Which lines in the records below contain the word "battery"? Copy each of them.

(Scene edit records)
* * * * *

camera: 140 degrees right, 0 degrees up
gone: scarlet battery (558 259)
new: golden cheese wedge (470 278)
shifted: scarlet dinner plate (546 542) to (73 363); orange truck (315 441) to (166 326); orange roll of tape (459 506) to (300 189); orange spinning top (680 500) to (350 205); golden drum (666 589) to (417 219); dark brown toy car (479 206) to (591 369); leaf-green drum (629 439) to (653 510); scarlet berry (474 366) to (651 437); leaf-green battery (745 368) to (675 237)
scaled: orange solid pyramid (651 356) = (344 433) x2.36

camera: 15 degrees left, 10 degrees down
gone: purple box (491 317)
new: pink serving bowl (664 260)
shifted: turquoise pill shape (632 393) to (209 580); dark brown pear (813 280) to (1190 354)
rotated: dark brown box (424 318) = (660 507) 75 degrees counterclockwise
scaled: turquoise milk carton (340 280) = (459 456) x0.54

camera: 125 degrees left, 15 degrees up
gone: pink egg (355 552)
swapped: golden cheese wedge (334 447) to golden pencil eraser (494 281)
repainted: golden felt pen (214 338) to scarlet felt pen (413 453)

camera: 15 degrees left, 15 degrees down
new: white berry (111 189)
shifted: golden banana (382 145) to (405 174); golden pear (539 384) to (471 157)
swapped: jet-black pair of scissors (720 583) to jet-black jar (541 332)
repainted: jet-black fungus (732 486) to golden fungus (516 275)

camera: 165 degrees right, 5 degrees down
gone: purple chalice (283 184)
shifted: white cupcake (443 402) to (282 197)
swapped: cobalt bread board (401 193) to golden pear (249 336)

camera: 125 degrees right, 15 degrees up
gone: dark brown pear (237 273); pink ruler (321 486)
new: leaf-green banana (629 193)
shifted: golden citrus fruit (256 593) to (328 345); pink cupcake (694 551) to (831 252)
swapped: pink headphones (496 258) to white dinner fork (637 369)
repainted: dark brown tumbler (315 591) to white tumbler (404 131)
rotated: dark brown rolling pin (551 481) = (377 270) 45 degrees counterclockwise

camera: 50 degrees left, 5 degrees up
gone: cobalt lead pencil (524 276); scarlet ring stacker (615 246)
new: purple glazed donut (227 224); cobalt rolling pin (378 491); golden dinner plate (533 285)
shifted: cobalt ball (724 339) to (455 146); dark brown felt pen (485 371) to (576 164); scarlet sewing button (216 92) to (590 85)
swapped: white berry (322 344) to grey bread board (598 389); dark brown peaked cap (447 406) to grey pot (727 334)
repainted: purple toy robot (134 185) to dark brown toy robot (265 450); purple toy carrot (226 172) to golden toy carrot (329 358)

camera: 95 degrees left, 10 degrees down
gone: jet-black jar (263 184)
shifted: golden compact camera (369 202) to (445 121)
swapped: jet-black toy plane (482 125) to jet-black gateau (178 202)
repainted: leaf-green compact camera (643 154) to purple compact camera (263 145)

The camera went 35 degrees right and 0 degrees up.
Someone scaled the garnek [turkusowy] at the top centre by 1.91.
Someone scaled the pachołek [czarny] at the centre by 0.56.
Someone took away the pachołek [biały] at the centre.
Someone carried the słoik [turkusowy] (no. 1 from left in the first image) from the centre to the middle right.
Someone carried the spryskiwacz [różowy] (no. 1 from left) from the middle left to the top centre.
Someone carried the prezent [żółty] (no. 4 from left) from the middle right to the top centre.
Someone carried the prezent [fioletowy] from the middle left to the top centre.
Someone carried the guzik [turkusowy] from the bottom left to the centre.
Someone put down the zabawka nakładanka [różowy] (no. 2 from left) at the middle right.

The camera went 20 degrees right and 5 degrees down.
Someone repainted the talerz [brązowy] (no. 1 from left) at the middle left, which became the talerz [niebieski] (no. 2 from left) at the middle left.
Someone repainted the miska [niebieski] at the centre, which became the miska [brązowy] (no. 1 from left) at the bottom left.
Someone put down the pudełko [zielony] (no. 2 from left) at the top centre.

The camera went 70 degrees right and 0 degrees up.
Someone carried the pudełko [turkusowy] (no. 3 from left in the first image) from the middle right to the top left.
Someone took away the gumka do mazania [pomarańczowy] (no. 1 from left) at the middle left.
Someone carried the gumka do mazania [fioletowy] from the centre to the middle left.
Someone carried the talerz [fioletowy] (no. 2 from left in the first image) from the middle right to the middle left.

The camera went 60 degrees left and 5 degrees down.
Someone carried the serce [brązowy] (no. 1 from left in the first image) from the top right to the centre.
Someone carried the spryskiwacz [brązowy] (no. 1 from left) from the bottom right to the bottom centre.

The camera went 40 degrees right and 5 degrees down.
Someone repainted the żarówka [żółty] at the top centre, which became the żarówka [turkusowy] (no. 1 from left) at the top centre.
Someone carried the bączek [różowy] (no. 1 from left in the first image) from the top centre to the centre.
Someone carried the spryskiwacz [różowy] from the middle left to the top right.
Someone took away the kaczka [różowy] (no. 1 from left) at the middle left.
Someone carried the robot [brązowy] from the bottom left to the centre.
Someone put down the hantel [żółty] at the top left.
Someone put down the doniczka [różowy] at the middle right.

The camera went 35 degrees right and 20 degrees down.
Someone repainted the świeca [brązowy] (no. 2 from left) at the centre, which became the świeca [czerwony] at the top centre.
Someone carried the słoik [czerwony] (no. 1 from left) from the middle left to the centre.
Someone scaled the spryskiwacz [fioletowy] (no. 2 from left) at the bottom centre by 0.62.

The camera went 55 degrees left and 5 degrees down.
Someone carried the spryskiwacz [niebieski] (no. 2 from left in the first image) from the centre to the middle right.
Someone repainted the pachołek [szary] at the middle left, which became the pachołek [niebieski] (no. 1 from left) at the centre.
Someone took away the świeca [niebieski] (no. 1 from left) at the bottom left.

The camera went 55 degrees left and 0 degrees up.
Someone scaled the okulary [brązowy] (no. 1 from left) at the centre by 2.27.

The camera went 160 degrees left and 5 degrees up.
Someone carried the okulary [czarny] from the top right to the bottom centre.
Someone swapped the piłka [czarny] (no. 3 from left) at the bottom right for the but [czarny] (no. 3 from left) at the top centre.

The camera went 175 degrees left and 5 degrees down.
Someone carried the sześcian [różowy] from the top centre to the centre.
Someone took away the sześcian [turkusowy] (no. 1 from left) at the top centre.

* * * * *

• _ANSWER SPACE_
gone: scarlet battery (558 259)
shifted: scarlet dinner plate (546 542) to (73 363); orange truck (315 441) to (166 326); orange roll of tape (459 506) to (300 189); orange spinning top (680 500) to (350 205); golden drum (666 589) to (417 219); dark brown toy car (479 206) to (591 369); leaf-green drum (629 439) to (653 510); scarlet berry (474 366) to (651 437); leaf-green battery (745 368) to (675 237)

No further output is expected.